• Problem to solve: Copy out every line from the entries below without changing anything, but leave out the picture lines.

• Stored data:

----------

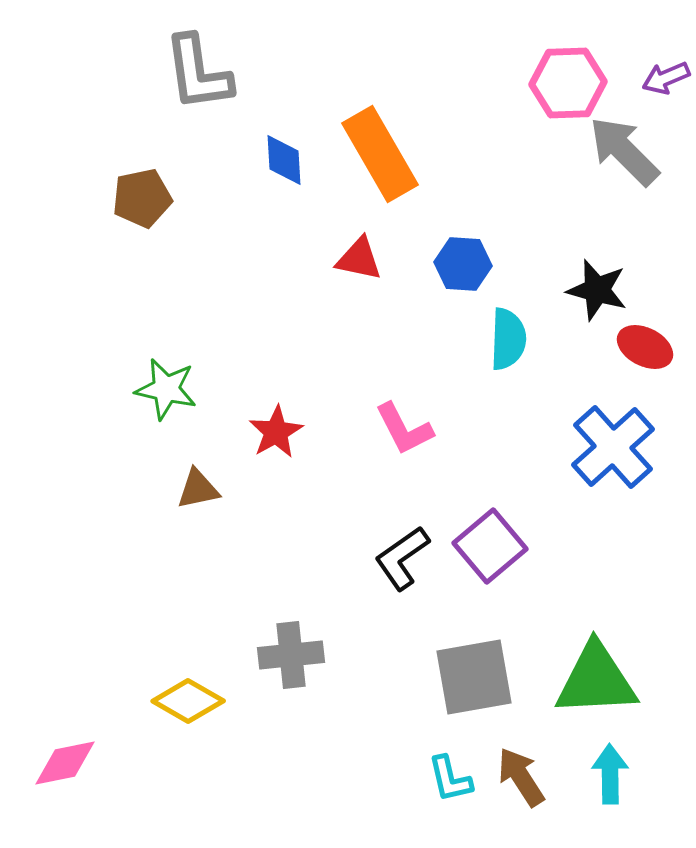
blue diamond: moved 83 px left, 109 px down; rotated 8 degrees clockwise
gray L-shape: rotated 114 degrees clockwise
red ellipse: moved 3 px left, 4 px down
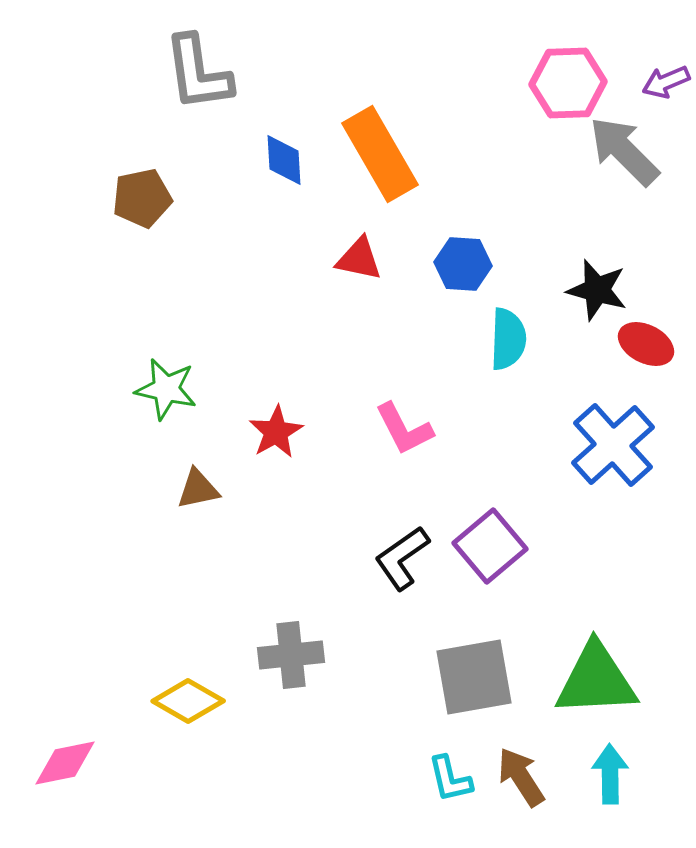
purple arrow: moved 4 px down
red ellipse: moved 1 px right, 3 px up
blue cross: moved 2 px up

----------

• Result:
blue diamond: moved 83 px left, 109 px down; rotated 8 degrees clockwise
gray L-shape: rotated 114 degrees clockwise
red ellipse: moved 3 px left, 4 px down
purple arrow: moved 4 px down
red ellipse: moved 1 px right, 3 px up
blue cross: moved 2 px up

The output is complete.